Records supplied: Begin
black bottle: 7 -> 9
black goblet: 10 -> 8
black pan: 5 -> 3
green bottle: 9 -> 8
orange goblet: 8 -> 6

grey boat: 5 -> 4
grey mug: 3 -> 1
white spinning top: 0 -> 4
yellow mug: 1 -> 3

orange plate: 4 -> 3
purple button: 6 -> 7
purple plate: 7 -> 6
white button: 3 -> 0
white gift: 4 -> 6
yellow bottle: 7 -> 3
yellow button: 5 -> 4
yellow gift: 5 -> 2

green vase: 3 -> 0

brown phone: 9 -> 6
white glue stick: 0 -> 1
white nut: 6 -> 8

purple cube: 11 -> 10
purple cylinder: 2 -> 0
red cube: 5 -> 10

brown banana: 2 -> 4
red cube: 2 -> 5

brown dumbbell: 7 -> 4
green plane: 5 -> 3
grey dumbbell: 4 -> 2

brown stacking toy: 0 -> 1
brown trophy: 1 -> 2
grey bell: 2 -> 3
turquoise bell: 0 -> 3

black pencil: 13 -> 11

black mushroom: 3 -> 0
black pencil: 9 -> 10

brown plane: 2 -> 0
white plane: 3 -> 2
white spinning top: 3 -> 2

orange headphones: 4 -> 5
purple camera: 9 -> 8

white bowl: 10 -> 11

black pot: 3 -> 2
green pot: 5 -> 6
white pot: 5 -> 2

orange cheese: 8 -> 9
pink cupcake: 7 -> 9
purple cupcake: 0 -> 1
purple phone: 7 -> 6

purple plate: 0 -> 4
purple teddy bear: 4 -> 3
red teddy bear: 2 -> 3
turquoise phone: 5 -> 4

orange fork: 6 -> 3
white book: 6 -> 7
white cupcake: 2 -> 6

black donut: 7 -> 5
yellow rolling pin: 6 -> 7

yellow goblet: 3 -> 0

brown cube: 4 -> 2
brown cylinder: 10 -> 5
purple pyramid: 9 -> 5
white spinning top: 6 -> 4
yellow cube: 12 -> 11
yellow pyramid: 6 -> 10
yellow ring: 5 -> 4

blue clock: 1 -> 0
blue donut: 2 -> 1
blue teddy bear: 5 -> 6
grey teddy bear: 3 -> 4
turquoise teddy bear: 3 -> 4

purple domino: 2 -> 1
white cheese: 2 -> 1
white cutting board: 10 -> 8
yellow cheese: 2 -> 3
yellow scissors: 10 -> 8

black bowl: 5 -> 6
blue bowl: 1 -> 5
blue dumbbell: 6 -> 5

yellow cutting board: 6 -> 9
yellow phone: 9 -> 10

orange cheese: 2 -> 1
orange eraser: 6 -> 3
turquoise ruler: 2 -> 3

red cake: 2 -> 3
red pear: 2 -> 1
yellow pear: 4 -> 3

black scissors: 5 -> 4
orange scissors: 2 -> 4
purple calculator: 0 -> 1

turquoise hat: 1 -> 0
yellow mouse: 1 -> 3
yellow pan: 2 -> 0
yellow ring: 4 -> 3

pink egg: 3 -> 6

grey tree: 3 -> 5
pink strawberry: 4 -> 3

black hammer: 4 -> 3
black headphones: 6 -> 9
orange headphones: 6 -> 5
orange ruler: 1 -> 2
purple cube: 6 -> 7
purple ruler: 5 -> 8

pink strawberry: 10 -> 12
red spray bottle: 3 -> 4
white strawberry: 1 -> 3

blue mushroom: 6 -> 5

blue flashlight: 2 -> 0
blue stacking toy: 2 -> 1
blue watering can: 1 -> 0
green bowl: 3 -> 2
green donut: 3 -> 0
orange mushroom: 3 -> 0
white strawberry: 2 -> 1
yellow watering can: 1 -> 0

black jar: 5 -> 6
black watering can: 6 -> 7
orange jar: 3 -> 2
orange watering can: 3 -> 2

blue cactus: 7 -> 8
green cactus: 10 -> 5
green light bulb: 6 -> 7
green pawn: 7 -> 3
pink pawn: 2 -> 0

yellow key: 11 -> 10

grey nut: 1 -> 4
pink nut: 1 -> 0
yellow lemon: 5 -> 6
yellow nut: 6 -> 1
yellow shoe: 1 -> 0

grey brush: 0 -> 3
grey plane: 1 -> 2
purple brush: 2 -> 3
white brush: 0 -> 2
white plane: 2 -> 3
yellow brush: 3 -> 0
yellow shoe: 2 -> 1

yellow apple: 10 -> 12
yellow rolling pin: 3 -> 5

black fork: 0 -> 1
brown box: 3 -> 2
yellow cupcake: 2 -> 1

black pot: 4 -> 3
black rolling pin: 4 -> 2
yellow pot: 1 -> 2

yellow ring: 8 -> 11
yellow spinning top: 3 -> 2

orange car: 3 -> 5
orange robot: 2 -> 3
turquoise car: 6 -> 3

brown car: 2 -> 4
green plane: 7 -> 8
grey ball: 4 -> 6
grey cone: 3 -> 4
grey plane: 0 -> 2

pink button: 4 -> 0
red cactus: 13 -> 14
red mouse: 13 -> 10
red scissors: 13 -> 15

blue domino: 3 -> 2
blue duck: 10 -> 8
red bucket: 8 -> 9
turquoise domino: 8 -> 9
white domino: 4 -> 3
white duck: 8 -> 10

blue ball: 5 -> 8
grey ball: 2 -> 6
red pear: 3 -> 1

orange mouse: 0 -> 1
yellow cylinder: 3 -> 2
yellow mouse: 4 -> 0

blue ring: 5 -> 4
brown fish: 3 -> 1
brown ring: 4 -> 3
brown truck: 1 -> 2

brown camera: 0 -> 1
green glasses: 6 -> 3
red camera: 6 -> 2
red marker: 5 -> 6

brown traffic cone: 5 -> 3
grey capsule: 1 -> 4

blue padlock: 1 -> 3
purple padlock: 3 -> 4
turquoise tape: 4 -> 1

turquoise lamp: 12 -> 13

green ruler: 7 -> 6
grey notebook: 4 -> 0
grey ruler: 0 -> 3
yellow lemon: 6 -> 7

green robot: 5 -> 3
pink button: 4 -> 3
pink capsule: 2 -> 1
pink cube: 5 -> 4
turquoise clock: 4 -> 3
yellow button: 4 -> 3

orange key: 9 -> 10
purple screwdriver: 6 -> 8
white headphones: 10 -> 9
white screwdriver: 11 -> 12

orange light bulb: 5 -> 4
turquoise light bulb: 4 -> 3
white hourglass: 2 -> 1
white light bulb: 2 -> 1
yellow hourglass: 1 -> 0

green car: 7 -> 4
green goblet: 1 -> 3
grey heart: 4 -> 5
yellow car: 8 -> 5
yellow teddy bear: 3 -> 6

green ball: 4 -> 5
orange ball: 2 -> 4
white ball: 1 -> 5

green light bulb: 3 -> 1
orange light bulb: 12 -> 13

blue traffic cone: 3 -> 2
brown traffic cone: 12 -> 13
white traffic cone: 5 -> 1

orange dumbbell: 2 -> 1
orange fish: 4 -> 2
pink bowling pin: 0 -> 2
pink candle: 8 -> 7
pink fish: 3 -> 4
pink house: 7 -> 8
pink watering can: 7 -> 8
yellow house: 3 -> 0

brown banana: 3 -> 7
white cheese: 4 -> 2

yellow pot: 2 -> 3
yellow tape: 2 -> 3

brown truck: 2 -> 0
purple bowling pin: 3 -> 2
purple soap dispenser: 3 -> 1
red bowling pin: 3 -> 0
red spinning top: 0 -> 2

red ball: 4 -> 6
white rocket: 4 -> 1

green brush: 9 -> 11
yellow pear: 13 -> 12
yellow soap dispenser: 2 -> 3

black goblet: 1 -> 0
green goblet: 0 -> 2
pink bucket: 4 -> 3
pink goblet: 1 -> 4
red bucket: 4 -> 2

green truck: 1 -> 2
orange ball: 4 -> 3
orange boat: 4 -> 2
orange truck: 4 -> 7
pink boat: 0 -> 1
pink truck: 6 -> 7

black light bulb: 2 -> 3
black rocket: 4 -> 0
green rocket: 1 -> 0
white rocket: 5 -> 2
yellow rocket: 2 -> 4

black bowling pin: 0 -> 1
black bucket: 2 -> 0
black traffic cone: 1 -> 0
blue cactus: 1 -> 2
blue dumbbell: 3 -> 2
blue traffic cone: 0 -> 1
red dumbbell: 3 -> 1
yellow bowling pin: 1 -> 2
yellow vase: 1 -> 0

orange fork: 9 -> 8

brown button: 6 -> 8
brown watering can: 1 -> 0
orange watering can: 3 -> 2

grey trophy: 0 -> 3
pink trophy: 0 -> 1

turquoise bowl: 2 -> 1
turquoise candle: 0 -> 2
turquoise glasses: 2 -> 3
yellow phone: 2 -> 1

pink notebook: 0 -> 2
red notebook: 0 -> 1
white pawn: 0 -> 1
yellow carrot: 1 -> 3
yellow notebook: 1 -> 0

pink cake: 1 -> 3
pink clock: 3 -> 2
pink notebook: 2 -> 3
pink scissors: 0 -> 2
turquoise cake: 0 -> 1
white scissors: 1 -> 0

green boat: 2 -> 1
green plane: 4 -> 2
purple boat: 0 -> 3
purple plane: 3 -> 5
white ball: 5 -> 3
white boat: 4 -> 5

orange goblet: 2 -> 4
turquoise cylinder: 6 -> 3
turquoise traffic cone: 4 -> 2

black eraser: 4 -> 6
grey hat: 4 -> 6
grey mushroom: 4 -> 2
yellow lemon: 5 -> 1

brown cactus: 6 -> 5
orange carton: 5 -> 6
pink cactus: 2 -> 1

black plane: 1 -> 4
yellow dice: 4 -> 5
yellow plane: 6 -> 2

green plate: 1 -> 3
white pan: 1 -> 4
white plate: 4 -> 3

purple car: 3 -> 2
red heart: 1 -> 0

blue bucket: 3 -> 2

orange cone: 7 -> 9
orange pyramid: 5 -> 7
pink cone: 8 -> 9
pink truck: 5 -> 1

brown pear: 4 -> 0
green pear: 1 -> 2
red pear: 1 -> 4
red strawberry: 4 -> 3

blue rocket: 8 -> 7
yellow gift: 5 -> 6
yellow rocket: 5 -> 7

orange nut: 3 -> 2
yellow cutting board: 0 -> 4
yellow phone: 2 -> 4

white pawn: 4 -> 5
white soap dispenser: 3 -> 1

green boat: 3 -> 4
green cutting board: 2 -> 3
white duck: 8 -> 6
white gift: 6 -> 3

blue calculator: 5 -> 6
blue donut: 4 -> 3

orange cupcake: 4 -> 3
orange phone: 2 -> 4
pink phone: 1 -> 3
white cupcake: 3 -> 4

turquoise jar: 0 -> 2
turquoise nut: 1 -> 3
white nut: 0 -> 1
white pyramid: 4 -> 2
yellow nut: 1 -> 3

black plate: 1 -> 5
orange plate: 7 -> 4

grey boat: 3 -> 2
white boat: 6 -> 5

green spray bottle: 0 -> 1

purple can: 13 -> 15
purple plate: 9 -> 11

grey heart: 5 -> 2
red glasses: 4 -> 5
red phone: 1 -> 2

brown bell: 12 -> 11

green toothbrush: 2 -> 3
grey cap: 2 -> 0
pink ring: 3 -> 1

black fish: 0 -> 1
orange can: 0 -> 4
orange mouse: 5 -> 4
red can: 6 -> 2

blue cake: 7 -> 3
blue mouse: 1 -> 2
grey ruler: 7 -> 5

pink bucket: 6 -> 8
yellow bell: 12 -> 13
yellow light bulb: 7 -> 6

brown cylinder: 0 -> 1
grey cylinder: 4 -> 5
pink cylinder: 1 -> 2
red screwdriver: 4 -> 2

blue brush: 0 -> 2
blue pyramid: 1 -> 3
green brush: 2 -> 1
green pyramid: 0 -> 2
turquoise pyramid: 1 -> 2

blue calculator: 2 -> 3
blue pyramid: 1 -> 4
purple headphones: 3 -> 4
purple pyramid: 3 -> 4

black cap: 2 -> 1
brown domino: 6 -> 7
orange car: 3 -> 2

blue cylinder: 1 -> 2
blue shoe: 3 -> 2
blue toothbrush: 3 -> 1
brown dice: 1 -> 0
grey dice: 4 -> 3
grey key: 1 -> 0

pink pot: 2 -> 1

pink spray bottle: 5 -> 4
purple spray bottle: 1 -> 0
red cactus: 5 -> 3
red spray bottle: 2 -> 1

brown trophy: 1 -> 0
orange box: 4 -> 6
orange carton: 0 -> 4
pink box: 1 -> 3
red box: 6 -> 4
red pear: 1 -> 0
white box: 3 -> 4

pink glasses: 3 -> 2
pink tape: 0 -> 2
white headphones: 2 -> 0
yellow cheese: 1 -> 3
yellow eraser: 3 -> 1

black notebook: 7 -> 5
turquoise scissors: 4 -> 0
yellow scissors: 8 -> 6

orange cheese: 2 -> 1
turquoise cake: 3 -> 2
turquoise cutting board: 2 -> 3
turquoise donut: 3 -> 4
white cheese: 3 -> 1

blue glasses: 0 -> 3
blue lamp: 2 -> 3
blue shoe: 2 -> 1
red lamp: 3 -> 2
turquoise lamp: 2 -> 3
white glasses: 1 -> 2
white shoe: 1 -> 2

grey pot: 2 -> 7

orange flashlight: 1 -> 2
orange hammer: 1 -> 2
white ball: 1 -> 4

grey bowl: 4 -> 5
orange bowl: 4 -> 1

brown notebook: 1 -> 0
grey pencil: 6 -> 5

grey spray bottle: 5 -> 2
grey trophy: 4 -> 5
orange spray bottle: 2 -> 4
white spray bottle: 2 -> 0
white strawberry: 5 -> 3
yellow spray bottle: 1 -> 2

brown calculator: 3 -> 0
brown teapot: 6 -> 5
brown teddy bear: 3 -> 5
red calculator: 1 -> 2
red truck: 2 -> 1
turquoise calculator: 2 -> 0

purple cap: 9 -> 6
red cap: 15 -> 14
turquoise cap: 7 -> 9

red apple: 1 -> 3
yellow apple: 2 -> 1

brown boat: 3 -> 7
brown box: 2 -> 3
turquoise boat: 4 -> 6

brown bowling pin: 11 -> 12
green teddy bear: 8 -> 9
Records supplied: End
> [Activity]:
Your answer must consist solely of the lines above between the line holding "red strawberry: 4 -> 3" and the line holding "blue cake: 7 -> 3", inclusive, copied exactly.

> [Finished task]:
red strawberry: 4 -> 3

blue rocket: 8 -> 7
yellow gift: 5 -> 6
yellow rocket: 5 -> 7

orange nut: 3 -> 2
yellow cutting board: 0 -> 4
yellow phone: 2 -> 4

white pawn: 4 -> 5
white soap dispenser: 3 -> 1

green boat: 3 -> 4
green cutting board: 2 -> 3
white duck: 8 -> 6
white gift: 6 -> 3

blue calculator: 5 -> 6
blue donut: 4 -> 3

orange cupcake: 4 -> 3
orange phone: 2 -> 4
pink phone: 1 -> 3
white cupcake: 3 -> 4

turquoise jar: 0 -> 2
turquoise nut: 1 -> 3
white nut: 0 -> 1
white pyramid: 4 -> 2
yellow nut: 1 -> 3

black plate: 1 -> 5
orange plate: 7 -> 4

grey boat: 3 -> 2
white boat: 6 -> 5

green spray bottle: 0 -> 1

purple can: 13 -> 15
purple plate: 9 -> 11

grey heart: 5 -> 2
red glasses: 4 -> 5
red phone: 1 -> 2

brown bell: 12 -> 11

green toothbrush: 2 -> 3
grey cap: 2 -> 0
pink ring: 3 -> 1

black fish: 0 -> 1
orange can: 0 -> 4
orange mouse: 5 -> 4
red can: 6 -> 2

blue cake: 7 -> 3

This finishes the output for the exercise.